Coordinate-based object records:
Content starts
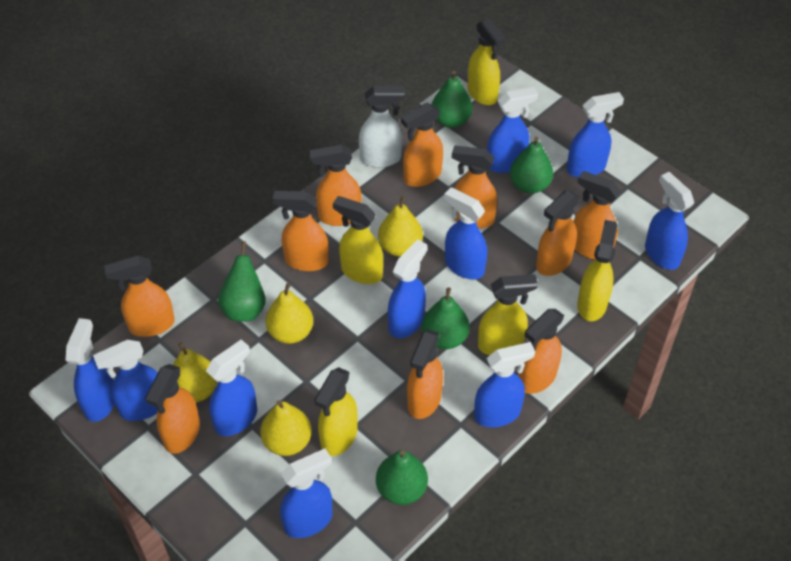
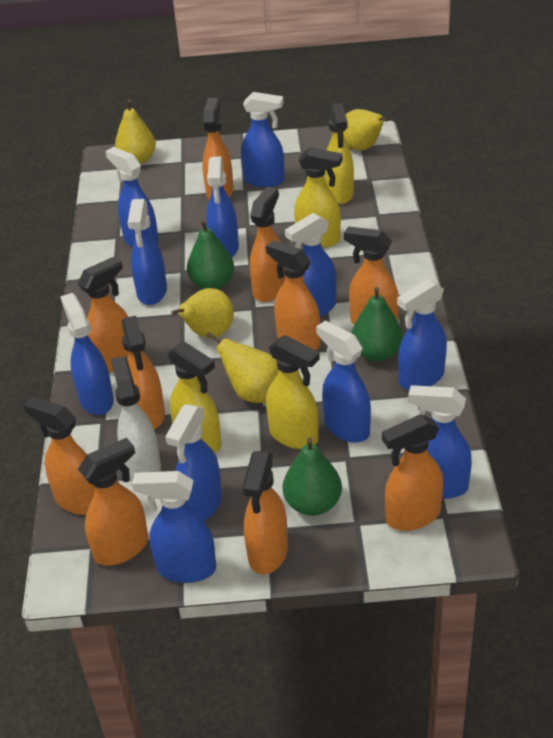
blue spray bottle: 10 -> 11
green pear: 5 -> 3
yellow spray bottle: 5 -> 4

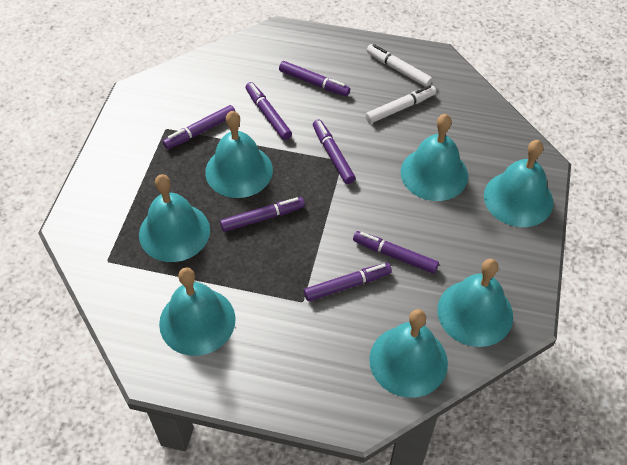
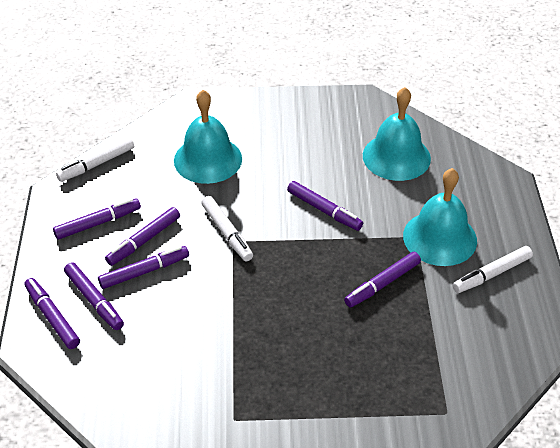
turquoise bell: 7 -> 3
white marker: 2 -> 3

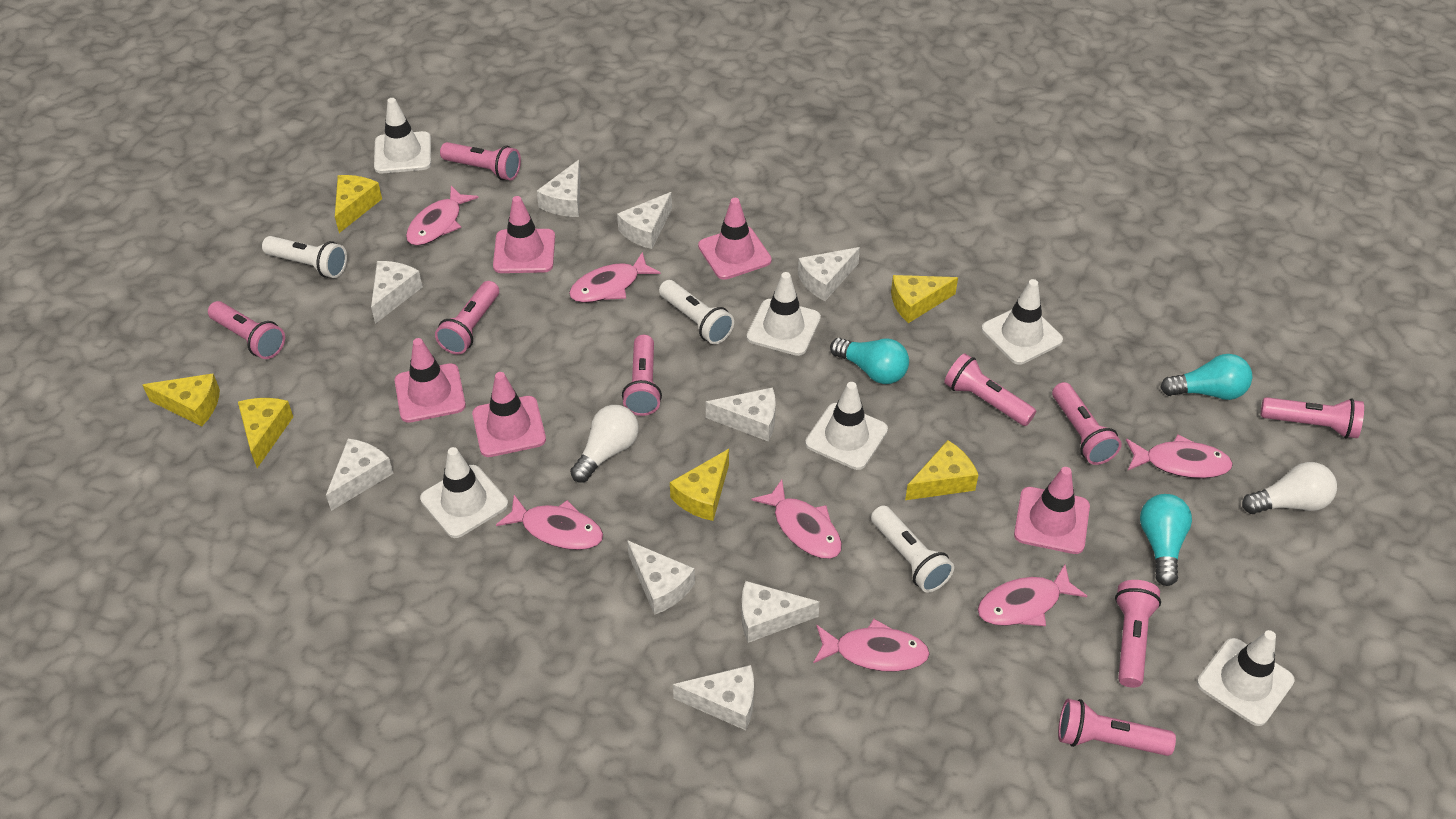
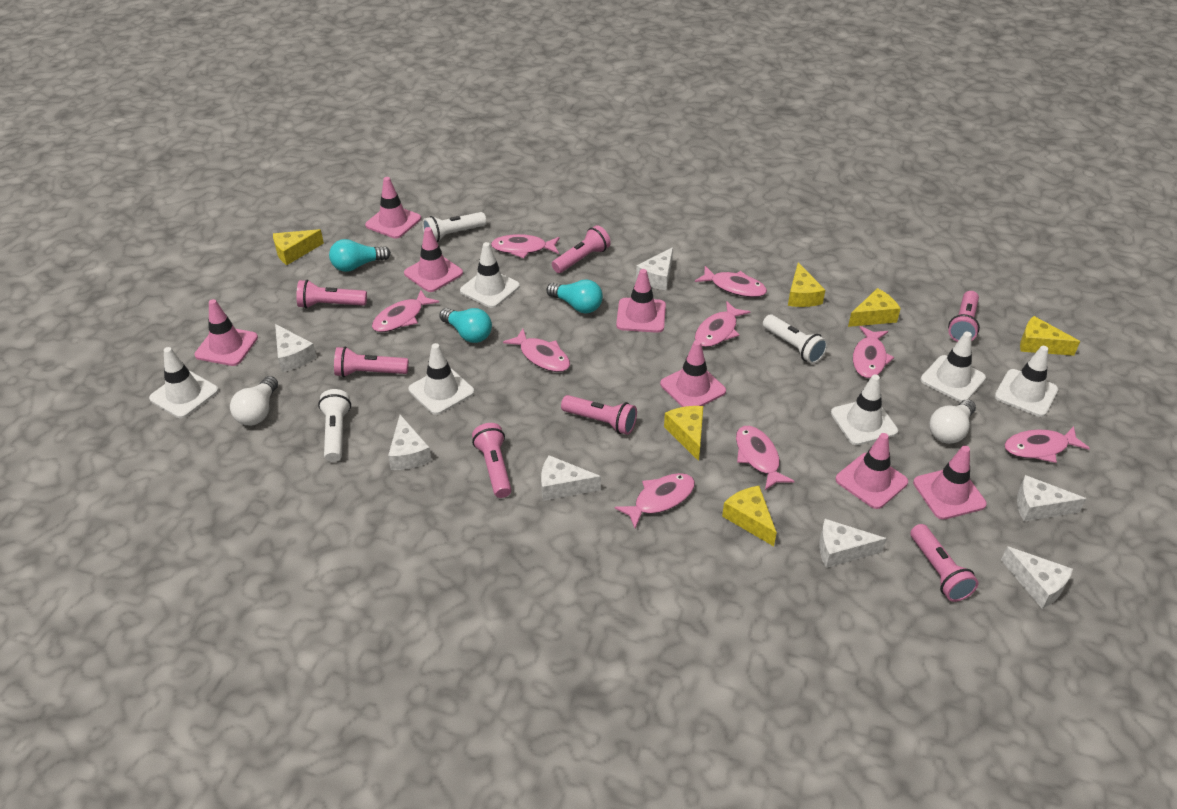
pink fish: 7 -> 9
pink flashlight: 9 -> 7
pink traffic cone: 5 -> 7
white cheese: 9 -> 7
Content ends
◆ **Task statement**:
When you reach the line that contains "green pear: 5 -> 3", start reproducing, and continue word for word to the end of the records; skip all pictures.

◆ **Response**:
green pear: 5 -> 3
yellow spray bottle: 5 -> 4

turquoise bell: 7 -> 3
white marker: 2 -> 3

pink fish: 7 -> 9
pink flashlight: 9 -> 7
pink traffic cone: 5 -> 7
white cheese: 9 -> 7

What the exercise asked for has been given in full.